[Stored data entries]

⟨

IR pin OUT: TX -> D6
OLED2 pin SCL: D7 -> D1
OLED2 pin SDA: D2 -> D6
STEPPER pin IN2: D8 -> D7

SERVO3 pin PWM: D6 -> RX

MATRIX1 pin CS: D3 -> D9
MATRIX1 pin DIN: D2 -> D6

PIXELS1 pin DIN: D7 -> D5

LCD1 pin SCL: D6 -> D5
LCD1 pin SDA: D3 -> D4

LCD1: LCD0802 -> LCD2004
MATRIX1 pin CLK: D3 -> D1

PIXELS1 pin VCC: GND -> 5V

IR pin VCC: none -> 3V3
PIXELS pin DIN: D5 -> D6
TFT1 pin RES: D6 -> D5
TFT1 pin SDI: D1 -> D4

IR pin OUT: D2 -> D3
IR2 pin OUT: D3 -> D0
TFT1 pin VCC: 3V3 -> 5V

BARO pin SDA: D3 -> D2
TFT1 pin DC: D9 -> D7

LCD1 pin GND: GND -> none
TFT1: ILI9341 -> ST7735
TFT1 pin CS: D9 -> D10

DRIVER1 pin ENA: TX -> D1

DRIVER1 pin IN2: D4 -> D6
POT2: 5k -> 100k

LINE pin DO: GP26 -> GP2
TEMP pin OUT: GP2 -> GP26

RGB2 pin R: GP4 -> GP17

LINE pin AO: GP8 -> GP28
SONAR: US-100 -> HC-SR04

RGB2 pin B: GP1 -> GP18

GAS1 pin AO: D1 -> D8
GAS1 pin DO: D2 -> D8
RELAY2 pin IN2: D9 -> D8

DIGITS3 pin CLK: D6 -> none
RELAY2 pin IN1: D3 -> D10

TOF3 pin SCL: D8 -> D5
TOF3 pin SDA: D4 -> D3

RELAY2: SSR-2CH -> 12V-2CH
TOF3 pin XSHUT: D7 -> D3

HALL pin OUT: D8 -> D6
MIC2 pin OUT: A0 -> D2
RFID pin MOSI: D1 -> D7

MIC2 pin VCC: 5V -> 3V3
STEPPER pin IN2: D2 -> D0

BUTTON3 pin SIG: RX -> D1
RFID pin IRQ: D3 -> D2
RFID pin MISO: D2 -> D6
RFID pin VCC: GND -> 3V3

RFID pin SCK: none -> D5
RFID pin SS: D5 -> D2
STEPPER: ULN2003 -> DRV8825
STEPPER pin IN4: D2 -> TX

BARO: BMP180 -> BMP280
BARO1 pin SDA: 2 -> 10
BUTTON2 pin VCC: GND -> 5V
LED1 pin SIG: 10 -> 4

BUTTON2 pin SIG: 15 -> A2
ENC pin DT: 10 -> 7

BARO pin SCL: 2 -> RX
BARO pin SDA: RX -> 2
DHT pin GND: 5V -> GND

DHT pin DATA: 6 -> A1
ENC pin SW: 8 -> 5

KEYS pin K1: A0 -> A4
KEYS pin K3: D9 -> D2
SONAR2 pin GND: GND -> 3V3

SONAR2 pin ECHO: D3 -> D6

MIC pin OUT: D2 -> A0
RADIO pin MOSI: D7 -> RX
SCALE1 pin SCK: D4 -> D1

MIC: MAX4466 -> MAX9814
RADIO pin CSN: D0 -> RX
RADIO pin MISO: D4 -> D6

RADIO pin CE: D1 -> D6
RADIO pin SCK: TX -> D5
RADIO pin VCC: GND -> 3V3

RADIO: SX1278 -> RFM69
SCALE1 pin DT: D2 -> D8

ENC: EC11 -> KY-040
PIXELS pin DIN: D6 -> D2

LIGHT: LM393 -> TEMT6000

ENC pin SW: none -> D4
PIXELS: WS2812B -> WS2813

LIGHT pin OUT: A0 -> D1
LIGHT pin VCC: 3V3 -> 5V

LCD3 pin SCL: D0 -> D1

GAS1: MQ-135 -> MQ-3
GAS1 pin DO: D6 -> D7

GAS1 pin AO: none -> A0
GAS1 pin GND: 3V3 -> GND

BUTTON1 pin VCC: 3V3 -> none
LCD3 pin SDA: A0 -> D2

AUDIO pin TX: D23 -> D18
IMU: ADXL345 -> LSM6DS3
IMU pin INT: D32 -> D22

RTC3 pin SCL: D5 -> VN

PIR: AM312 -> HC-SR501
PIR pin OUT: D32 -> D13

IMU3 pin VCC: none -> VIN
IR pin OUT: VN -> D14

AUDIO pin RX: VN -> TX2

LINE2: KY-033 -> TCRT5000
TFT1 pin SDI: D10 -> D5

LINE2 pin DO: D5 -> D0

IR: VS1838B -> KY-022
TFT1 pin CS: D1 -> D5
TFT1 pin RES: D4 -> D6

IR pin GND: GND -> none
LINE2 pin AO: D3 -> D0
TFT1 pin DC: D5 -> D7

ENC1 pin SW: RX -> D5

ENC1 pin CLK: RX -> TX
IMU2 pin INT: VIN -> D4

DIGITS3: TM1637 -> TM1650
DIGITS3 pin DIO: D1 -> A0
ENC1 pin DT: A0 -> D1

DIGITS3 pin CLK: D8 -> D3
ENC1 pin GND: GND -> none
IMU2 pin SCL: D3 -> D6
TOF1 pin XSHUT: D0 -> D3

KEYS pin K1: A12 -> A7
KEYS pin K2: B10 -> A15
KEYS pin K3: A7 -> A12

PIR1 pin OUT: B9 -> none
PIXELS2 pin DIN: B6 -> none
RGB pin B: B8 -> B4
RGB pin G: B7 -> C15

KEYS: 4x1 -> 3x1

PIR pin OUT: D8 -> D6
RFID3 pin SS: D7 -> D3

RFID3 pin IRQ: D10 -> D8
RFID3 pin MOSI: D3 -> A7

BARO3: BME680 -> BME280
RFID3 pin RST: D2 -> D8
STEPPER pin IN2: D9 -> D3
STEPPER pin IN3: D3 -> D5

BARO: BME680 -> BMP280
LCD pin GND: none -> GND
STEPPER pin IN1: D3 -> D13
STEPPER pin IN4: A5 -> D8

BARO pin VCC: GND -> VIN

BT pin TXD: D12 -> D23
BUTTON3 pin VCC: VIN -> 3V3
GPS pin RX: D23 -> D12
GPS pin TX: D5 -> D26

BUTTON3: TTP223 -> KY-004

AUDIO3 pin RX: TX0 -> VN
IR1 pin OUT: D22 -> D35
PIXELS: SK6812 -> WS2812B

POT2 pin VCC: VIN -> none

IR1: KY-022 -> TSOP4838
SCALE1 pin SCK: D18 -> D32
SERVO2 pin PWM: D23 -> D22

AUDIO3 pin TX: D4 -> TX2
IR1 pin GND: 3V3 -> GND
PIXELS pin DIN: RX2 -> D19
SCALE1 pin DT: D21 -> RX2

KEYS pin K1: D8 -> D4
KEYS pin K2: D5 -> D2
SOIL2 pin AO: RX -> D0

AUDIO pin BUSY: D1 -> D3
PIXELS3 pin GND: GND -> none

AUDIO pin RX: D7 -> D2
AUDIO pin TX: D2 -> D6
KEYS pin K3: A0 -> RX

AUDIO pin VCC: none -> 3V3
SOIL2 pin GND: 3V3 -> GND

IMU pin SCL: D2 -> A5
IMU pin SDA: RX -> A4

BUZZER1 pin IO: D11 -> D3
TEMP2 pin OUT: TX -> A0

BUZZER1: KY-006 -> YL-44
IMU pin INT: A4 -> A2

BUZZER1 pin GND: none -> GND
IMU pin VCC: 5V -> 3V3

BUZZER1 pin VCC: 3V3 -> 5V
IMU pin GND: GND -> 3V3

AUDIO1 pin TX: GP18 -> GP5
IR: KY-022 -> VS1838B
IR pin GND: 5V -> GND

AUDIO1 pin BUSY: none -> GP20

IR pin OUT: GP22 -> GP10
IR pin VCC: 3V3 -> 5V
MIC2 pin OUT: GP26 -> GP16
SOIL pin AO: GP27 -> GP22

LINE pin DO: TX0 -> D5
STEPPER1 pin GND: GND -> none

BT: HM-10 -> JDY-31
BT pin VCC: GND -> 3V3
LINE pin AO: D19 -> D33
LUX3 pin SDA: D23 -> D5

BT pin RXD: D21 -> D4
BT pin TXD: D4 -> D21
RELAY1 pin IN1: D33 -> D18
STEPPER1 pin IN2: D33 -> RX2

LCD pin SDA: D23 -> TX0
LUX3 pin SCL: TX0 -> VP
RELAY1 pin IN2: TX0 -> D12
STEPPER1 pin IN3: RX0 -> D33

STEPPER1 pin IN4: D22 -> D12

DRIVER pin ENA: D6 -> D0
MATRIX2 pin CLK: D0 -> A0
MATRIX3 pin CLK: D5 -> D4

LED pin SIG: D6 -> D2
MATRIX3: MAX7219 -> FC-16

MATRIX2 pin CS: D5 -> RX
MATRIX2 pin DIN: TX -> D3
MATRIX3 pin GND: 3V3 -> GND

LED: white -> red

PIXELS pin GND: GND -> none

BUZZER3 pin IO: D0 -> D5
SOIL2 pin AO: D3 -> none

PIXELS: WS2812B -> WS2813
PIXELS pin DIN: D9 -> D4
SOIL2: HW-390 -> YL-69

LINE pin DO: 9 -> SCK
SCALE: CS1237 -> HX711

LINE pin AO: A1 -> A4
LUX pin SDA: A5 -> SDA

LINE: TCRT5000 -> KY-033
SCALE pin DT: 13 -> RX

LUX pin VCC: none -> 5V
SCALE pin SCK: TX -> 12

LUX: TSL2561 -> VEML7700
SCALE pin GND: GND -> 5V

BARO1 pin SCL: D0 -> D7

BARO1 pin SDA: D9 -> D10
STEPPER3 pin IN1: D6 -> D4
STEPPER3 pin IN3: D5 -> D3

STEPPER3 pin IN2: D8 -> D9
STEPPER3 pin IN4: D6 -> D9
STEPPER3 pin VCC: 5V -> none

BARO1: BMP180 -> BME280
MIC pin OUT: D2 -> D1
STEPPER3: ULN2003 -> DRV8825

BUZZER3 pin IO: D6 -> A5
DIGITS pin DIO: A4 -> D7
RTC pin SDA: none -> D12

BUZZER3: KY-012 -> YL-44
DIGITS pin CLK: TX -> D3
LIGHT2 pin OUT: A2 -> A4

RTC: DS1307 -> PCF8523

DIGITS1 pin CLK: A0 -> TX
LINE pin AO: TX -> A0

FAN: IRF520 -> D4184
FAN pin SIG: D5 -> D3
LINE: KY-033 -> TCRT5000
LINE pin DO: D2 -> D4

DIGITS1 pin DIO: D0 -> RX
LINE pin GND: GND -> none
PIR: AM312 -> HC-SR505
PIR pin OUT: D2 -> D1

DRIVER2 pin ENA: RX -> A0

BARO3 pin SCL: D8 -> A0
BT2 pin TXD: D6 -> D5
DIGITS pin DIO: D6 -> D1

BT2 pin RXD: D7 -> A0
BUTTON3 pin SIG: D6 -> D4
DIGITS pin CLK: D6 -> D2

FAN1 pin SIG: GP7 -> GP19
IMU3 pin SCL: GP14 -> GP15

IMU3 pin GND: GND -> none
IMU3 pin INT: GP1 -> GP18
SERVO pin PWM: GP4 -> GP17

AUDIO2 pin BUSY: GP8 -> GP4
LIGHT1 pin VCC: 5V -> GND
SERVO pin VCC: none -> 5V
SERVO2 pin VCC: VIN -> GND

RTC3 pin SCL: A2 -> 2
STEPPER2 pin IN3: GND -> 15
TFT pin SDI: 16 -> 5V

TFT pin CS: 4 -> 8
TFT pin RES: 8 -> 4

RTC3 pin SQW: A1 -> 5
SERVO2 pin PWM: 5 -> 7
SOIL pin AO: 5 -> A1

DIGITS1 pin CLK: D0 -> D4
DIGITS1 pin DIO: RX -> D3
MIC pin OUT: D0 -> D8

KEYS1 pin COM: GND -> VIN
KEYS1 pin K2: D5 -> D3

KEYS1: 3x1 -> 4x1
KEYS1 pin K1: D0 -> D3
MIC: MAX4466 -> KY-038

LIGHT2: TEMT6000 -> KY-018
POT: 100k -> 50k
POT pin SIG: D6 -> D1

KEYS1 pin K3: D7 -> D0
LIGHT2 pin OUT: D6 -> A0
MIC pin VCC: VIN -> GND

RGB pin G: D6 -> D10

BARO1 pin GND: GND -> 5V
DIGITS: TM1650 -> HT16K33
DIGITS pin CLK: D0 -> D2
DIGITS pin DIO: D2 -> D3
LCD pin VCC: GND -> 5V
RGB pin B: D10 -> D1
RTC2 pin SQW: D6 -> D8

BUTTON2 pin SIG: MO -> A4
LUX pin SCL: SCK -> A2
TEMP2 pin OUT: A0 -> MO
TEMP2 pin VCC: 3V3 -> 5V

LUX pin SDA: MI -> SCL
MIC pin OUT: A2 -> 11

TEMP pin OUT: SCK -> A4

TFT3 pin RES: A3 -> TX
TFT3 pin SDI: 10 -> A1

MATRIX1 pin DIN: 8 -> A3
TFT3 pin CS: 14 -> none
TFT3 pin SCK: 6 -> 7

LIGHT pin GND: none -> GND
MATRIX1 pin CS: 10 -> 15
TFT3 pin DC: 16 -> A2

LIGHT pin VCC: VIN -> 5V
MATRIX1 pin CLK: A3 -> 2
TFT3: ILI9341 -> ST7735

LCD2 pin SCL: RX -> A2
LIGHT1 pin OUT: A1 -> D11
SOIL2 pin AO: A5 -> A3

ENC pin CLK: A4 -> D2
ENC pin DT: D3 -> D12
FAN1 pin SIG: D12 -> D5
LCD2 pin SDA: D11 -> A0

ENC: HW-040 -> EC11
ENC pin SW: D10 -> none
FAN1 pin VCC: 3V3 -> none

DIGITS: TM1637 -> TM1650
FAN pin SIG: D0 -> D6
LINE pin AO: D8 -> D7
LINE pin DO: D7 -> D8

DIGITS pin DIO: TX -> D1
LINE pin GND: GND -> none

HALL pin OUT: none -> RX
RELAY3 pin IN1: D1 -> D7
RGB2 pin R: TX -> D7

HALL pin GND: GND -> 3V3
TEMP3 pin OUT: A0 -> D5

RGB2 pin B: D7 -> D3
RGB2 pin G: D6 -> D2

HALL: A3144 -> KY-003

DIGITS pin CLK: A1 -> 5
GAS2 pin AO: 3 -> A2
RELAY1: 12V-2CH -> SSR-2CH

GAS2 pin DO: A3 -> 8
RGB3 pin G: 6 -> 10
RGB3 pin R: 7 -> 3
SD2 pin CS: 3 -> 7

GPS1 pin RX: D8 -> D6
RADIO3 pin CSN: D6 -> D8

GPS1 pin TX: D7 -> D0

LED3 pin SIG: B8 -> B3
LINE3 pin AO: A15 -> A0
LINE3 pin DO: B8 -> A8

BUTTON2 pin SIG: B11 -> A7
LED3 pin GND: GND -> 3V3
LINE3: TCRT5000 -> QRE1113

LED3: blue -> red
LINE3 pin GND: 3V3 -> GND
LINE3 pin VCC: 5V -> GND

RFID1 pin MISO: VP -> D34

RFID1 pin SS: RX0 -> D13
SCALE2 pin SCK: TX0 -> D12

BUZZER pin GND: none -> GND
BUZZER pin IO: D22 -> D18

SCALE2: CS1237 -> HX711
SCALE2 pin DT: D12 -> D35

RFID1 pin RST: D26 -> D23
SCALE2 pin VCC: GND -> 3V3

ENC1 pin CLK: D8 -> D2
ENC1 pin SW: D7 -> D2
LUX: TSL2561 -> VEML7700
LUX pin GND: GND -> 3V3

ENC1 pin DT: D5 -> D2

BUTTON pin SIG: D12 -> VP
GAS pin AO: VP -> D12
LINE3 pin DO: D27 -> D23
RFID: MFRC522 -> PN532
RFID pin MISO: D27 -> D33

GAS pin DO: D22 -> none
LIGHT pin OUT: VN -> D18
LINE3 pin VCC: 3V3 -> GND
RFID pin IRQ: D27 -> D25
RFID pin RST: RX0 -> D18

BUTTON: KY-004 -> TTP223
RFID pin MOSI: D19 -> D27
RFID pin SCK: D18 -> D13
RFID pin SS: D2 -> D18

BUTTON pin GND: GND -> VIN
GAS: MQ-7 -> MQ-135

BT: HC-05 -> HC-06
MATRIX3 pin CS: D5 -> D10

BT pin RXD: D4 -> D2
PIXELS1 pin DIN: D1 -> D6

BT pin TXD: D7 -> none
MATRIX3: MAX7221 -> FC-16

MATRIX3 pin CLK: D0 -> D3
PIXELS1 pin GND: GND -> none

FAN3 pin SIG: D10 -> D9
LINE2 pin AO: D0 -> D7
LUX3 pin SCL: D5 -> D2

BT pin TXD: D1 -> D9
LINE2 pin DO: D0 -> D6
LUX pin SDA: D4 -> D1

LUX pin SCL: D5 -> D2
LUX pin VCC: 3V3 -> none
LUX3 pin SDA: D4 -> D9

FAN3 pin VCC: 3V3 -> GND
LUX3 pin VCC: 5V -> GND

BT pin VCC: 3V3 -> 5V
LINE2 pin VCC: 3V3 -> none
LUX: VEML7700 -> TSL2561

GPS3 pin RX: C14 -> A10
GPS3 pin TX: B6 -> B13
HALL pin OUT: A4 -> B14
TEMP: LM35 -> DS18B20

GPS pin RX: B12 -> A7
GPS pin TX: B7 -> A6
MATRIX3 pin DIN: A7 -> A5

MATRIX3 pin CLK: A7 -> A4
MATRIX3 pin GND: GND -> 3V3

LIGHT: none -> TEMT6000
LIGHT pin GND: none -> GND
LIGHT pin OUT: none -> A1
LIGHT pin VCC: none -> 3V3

⟩

The expected output is the exact run of lines from the start of the entries through the line with "DIGITS3 pin CLK: D6 -> none", inclusive.

◆ THE ANSWER ◆
IR pin OUT: TX -> D6
OLED2 pin SCL: D7 -> D1
OLED2 pin SDA: D2 -> D6
STEPPER pin IN2: D8 -> D7

SERVO3 pin PWM: D6 -> RX

MATRIX1 pin CS: D3 -> D9
MATRIX1 pin DIN: D2 -> D6

PIXELS1 pin DIN: D7 -> D5

LCD1 pin SCL: D6 -> D5
LCD1 pin SDA: D3 -> D4

LCD1: LCD0802 -> LCD2004
MATRIX1 pin CLK: D3 -> D1

PIXELS1 pin VCC: GND -> 5V

IR pin VCC: none -> 3V3
PIXELS pin DIN: D5 -> D6
TFT1 pin RES: D6 -> D5
TFT1 pin SDI: D1 -> D4

IR pin OUT: D2 -> D3
IR2 pin OUT: D3 -> D0
TFT1 pin VCC: 3V3 -> 5V

BARO pin SDA: D3 -> D2
TFT1 pin DC: D9 -> D7

LCD1 pin GND: GND -> none
TFT1: ILI9341 -> ST7735
TFT1 pin CS: D9 -> D10

DRIVER1 pin ENA: TX -> D1

DRIVER1 pin IN2: D4 -> D6
POT2: 5k -> 100k

LINE pin DO: GP26 -> GP2
TEMP pin OUT: GP2 -> GP26

RGB2 pin R: GP4 -> GP17

LINE pin AO: GP8 -> GP28
SONAR: US-100 -> HC-SR04

RGB2 pin B: GP1 -> GP18

GAS1 pin AO: D1 -> D8
GAS1 pin DO: D2 -> D8
RELAY2 pin IN2: D9 -> D8

DIGITS3 pin CLK: D6 -> none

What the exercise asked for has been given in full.